[[ Records supplied open ]]
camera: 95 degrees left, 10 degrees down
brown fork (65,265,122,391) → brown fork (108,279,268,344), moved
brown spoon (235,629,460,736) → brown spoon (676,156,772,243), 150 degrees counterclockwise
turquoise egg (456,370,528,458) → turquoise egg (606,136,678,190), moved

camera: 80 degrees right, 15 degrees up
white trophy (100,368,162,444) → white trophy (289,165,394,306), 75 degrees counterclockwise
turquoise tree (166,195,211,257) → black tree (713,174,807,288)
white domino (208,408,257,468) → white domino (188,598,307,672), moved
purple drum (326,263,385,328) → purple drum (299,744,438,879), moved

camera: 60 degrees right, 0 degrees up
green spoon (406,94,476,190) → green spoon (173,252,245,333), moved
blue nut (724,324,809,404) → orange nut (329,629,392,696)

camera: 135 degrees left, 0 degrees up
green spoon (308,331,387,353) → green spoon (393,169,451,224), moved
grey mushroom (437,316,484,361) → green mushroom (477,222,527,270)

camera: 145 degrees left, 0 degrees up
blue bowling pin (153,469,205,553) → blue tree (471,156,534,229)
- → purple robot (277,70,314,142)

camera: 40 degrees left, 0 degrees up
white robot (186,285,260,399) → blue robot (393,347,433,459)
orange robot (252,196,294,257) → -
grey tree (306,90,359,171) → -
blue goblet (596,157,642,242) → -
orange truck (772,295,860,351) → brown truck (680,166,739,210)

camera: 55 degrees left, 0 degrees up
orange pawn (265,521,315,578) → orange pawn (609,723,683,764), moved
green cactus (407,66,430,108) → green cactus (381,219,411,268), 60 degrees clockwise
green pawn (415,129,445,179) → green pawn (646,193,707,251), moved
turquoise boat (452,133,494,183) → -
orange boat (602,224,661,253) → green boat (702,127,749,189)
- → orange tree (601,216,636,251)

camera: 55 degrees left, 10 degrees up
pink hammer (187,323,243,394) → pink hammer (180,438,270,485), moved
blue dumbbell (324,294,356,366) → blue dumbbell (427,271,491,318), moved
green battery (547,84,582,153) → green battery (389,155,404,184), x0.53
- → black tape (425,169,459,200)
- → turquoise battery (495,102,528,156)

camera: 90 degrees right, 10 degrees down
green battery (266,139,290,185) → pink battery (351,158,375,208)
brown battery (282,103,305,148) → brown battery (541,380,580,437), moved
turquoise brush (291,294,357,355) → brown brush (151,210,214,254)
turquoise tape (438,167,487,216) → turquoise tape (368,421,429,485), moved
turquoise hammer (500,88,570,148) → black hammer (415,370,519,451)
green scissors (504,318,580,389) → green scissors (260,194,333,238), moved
[[ Records supplied closed ]]
■ **Problem to solve**: In your response, give all the records again with nothing altered.

■ **Exercise output**:
camera: 95 degrees left, 10 degrees down
brown fork (65,265,122,391) → brown fork (108,279,268,344), moved
brown spoon (235,629,460,736) → brown spoon (676,156,772,243), 150 degrees counterclockwise
turquoise egg (456,370,528,458) → turquoise egg (606,136,678,190), moved

camera: 80 degrees right, 15 degrees up
white trophy (100,368,162,444) → white trophy (289,165,394,306), 75 degrees counterclockwise
turquoise tree (166,195,211,257) → black tree (713,174,807,288)
white domino (208,408,257,468) → white domino (188,598,307,672), moved
purple drum (326,263,385,328) → purple drum (299,744,438,879), moved

camera: 60 degrees right, 0 degrees up
green spoon (406,94,476,190) → green spoon (173,252,245,333), moved
blue nut (724,324,809,404) → orange nut (329,629,392,696)

camera: 135 degrees left, 0 degrees up
green spoon (308,331,387,353) → green spoon (393,169,451,224), moved
grey mushroom (437,316,484,361) → green mushroom (477,222,527,270)

camera: 145 degrees left, 0 degrees up
blue bowling pin (153,469,205,553) → blue tree (471,156,534,229)
- → purple robot (277,70,314,142)

camera: 40 degrees left, 0 degrees up
white robot (186,285,260,399) → blue robot (393,347,433,459)
orange robot (252,196,294,257) → -
grey tree (306,90,359,171) → -
blue goblet (596,157,642,242) → -
orange truck (772,295,860,351) → brown truck (680,166,739,210)

camera: 55 degrees left, 0 degrees up
orange pawn (265,521,315,578) → orange pawn (609,723,683,764), moved
green cactus (407,66,430,108) → green cactus (381,219,411,268), 60 degrees clockwise
green pawn (415,129,445,179) → green pawn (646,193,707,251), moved
turquoise boat (452,133,494,183) → -
orange boat (602,224,661,253) → green boat (702,127,749,189)
- → orange tree (601,216,636,251)

camera: 55 degrees left, 10 degrees up
pink hammer (187,323,243,394) → pink hammer (180,438,270,485), moved
blue dumbbell (324,294,356,366) → blue dumbbell (427,271,491,318), moved
green battery (547,84,582,153) → green battery (389,155,404,184), x0.53
- → black tape (425,169,459,200)
- → turquoise battery (495,102,528,156)

camera: 90 degrees right, 10 degrees down
green battery (266,139,290,185) → pink battery (351,158,375,208)
brown battery (282,103,305,148) → brown battery (541,380,580,437), moved
turquoise brush (291,294,357,355) → brown brush (151,210,214,254)
turquoise tape (438,167,487,216) → turquoise tape (368,421,429,485), moved
turquoise hammer (500,88,570,148) → black hammer (415,370,519,451)
green scissors (504,318,580,389) → green scissors (260,194,333,238), moved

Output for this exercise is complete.